> **CONSIGNE**
Citez mot pour mot chacune des lignes de tous les items ci-dessous.

*** DONNÉES AFFICHÉES ***

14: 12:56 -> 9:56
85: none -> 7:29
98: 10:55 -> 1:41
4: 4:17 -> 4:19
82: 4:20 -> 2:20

***

> **CORRIGÉ**
14: 12:56 -> 9:56
85: none -> 7:29
98: 10:55 -> 1:41
4: 4:17 -> 4:19
82: 4:20 -> 2:20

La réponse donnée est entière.